What is needed
Pull out every line in the rows below that contains the string "with".

Dataset entries
>> BEGIN
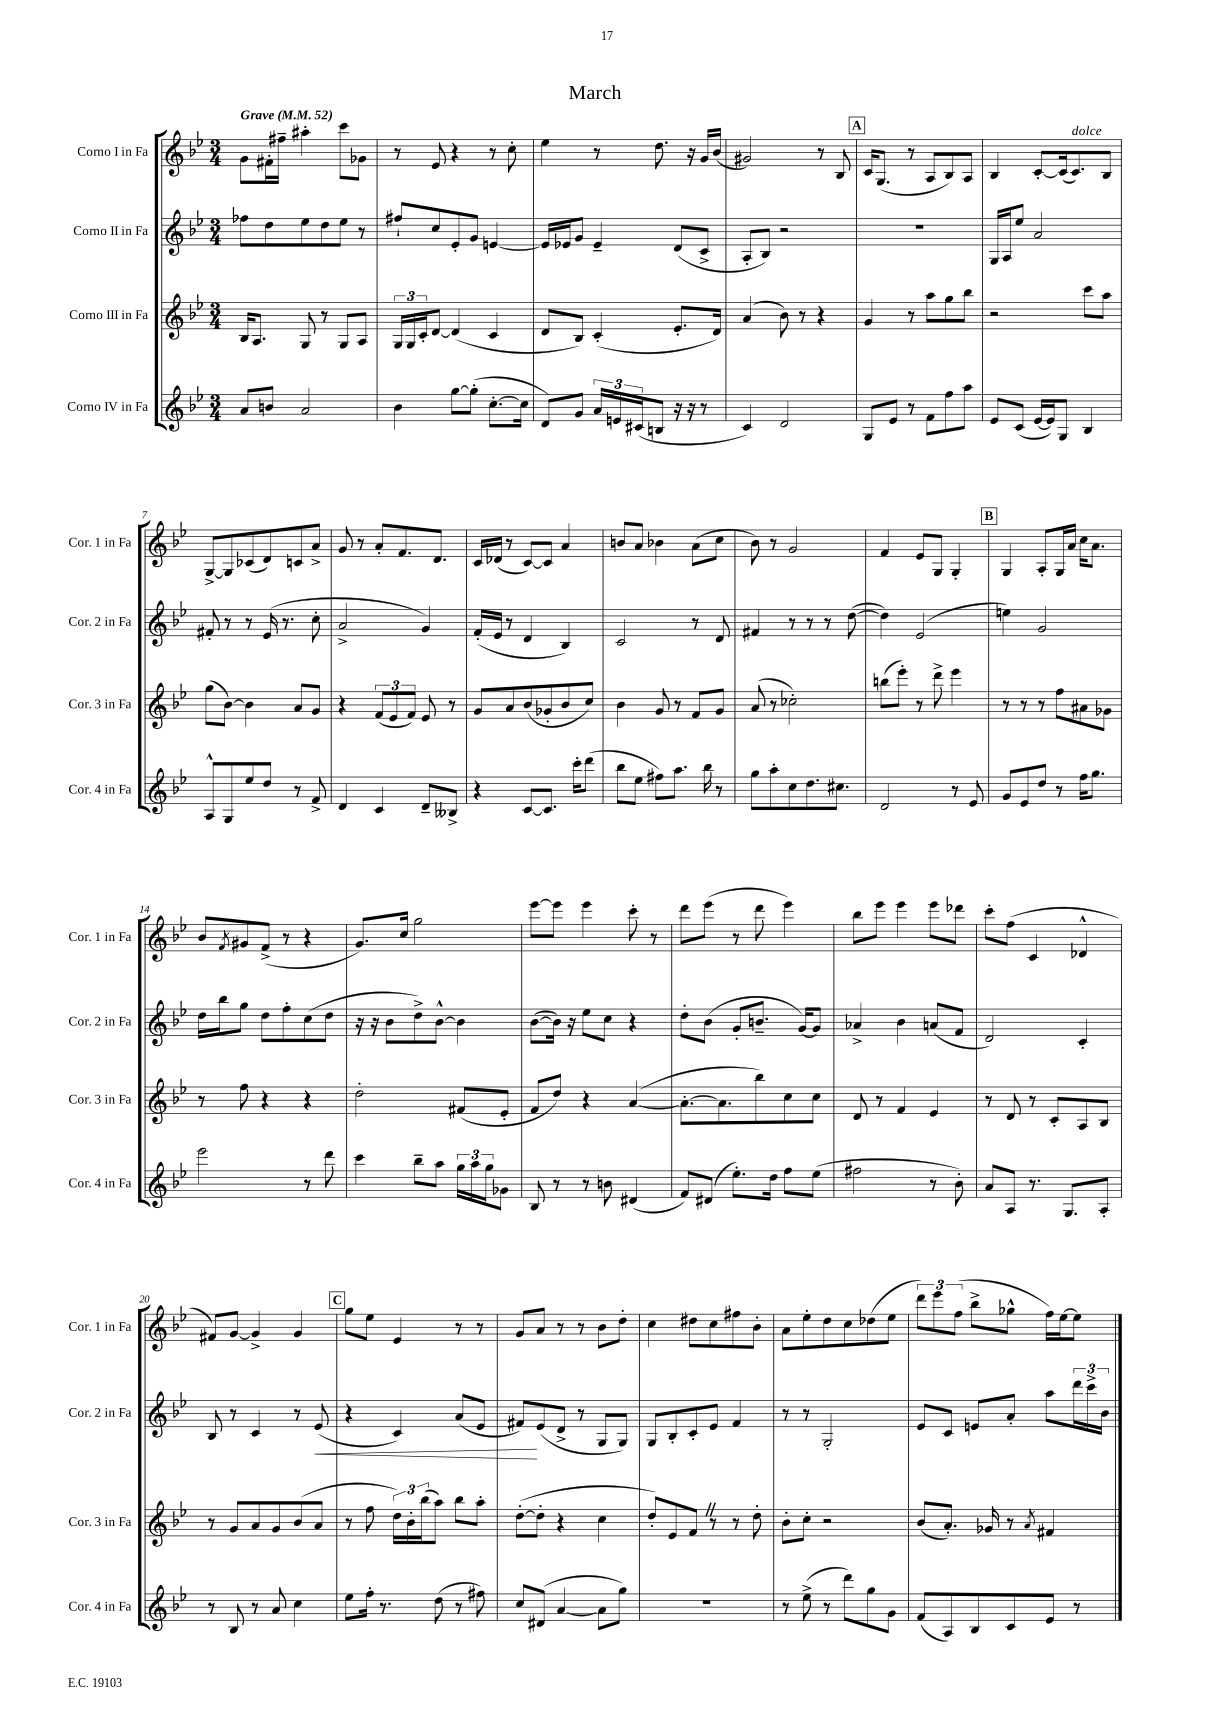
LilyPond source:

\header { title = "March" }
<<
\new StaffGroup <<
\new Staff = "s0" \with { instrumentName = "Corno I in Fa" shortInstrumentName = "Cor. 1 in Fa" } {
    \clef treble \key bes \major \numericTimeSignature \time 3/4 \tempo "Grave" 4 = 52
    g'8 fis'16-. fis''16-- ais''4-. c'''8 ges'8 |
    r8 ees'8 r4 r8 c''8-. |
    ees''4 r8 d''8. r16 g'16 bes'16( |
    gis'2) r8 bes8 |
    \mark \markup { \box "A" } c'16 g8.( r8 a8 bes8) a8 |
    bes4 c'8~-. c'16( c'8.^\markup { \italic "dolce" }) bes8 |
    g8~-> g8 ces'8( d'8) c'8 a'8-> |
    g'8 r8 a'8-. f'8. d'8. |
    c'16 des'16( r8 c'8~) c'8 a'4 |
    b'8 a'8 bes'4 a'8( c''8 |
    bes'8) r8 g'2 |
    f'4 ees'8 g8 g4-. |
    \mark \markup { \box "B" } g4 a8-. g16 a'16 c''16 a'8. |
    bes'8 \acciaccatura { f'8 } gis'8 f'8->( r8 r4 |
    g'8.) c''16 g''2 |
    ees'''8~ ees'''8 ees'''4 c'''8-. r8 |
    d'''8 ees'''8( r8 d'''8 ees'''4) |
    bes''8 ees'''8 ees'''4 ees'''8 des'''8 |
    c'''8-. f''8( c'4 des'4-^ |
    fis'8) g'8~ g'4-> g'4 |
    \mark \markup { \box "C" } g''8 ees''8 ees'4 r8 r8 |
    g'8 a'8 r8 r8 bes'8 d''8-. |
    c''4 dis''8 c''8 fis''8 bes'8-. |
    a'8 ees''8-. d''8 c''8 des''8( ees''8 |
    \tuplet 3/2 { d'''8) ees'''8 f''8( } bes''8-> ges''8-^ f''16) ees''16~ ees''8 \bar "|." |
}
\new Staff = "s1" \with { instrumentName = "Corno II in Fa" shortInstrumentName = "Cor. 2 in Fa" } {
    \clef treble \key bes \major \numericTimeSignature \time 3/4
    fes''8 d''8 ees''8 d''8 ees''8 r8 |
    fis''8-! c''8 ees'8-. g'8 e'4~ |
    e'16 ees'16 g'8 ees'4-- d'8( c'8-> |
    a8-. bes8) r2 |
    \mark \markup { \box "A" } R2. |
    g16 a16 ees''8 a'2 |
    fis'8-. r8 r8 ees'16( r8. c''8-. |
    a'2-> g'4) |
    f'16-.( ees'16 r8 d'4 bes4) |
    c'2 r8 d'8 |
    fis'4 r8 r8 r8 d''8~( |
    d''4) ees'2( |
    \mark \markup { \box "B" } e''4) g'2 |
    d''16 bes''16 g''8 d''8 f''8-. c''8( d''8 |
    r16 r16 bes'8 d''8->) bes'8~-^ bes'4 |
    bes'8~( bes'16) r16 ees''8 c''8 r4 |
    d''8-. bes'8( g'8-. b'8.-- g'16~) g'8 |
    aes'4-> bes'4 a'8( f'8 |
    d'2) c'4-. |
    bes8 r8 c'4 r8 ees'8\<( |
    \mark \markup { \box "C" } r4 c'4) a'8( ees'8 |
    fis'8\!) ees'8( d'8-> r8 g8 g8) |
    g8 bes8-. c'8-. ees'8 f'4 |
    r8 r8 g2-. |
    ees'8 c'8 e'8 a'8-. a''8 \tuplet 3/2 { d'''16 c'''16-> bes'16 } \bar "|." |
}
\new Staff = "s2" \with { instrumentName = "Corno III in Fa" shortInstrumentName = "Cor. 3 in Fa" } {
    \clef treble \key bes \major \numericTimeSignature \time 3/4
    bes16 a8. g8 r8 g8 a8 |
    \tuplet 3/2 { g16 g16 c'16-. } d'8~ d'4( c'4 |
    d'8 bes8) c'4-.( ees'8.-. d'16) |
    a'4( bes'8) r8 r4 |
    \mark \markup { \box "A" } g'4 r8 a''8 g''8 bes''8 |
    r2 c'''8 a''8 |
    g''8( bes'8~) bes'4 a'8 g'8 |
    r4 \tuplet 3/2 { f'8( ees'8 f'8) } ees'8 r8 |
    g'8 a'8 bes'8( ges'8-. bes'8 c''8) |
    bes'4 g'8 r8 f'8 g'8 |
    a'8( r8 ces''2-.) |
    b''8( ees'''8-.) r8 d'''8-> ees'''4 |
    \mark \markup { \box "B" } r8 r8 r8 f''8 ais'8 ges'8 |
    r8 f''8 r4 r4 |
    d''2-. fis'8( ees'8-. |
    f'8 d''8) r4 a'4~( |
    a'8.~-. a'8. bes''8) c''8 c''8 |
    d'8 r8 f'4 ees'4 |
    r8 d'8 r8 c'8-. a8 bes8 |
    r8 g'8 a'8 g'8 bes'8( a'8 |
    \mark \markup { \box "C" } r8 f''8 \tuplet 3/2 { d''16) bes'16-. bes''16( } a''8) bes''8 a''8-. |
    d''8~-.( d''8-. r4 c''4 |
    d''8-.) ees'8 f'8 \once \override BreathingSign.text = \markup { \musicglyph "scripts.caesura.straight" } \breathe r8 r8 d''8-. |
    bes'8-. c''8-. r2 |
    bes'8( a'8.-.) ges'16 r8 \acciaccatura { a'8 } fis'4 \bar "|." |
}
\new Staff = "s3" \with { instrumentName = "Corno IV in Fa" shortInstrumentName = "Cor. 4 in Fa" } {
    \clef treble \key bes \major \numericTimeSignature \time 3/4
    a'8 b'8 a'2 |
    bes'4 g''8~ g''8-.( c''8.~-. c''16 |
    d'8) g'8 \tuplet 3/2 { a'16 e'16 cis'16( } b8 r16 r16 r8 |
    c'4) d'2 |
    \mark \markup { \box "A" } g8 ees'8 r8 f'8 f''8 a''8 |
    ees'8 c'8( ees'16~ ees'16) g8 bes4 |
    a8-^ g8 ees''8 d''8 r8 f'8-> |
    d'4 c'4 d'8-- beses8-> |
    r4 c'8~ c'8. c'''16-. d'''8( |
    bes''8 ees''8 fis''8) a''8. bes''16 r8 |
    g''8 a''8-. c''8 d''8. cis''8. |
    d'2 r8 ees'8 |
    \mark \markup { \box "B" } g'8 ees'8 d''8 r8 f''16 g''8. |
    ees'''2 r8 d'''8 |
    c'''4 bes''8-- a''8 \tuplet 3/2 { g''16 a''16 g''16 } ges'8 |
    bes8 r8 r8 b'8 dis'4( |
    f'8) dis'8( ees''8.-.) d''16 f''8 ees''8( |
    fis''2 r8 bes'8-.) |
    a'8 a8 r8. g8. a8-. |
    r8 bes8 r8 a'8 c''4 |
    \mark \markup { \box "C" } ees''8 f''16-. r8. d''8( r8 fis''8) |
    c''8 dis'8( a'4~ a'8 g''8) |
    R2. |
    r8 ees''8->( r8 d'''8) g''8 g'8 |
    f'8( a8) bes8 c'8 ees'8 r8 \bar "|." |
}
>>
>>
>> END
Task output
\new Staff = "s0" \with { instrumentName = "Corno I in Fa" shortInstrumentName = "Cor. 1 in Fa" } {
\new Staff = "s1" \with { instrumentName = "Corno II in Fa" shortInstrumentName = "Cor. 2 in Fa" } {
\new Staff = "s2" \with { instrumentName = "Corno III in Fa" shortInstrumentName = "Cor. 3 in Fa" } {
\new Staff = "s3" \with { instrumentName = "Corno IV in Fa" shortInstrumentName = "Cor. 4 in Fa" } {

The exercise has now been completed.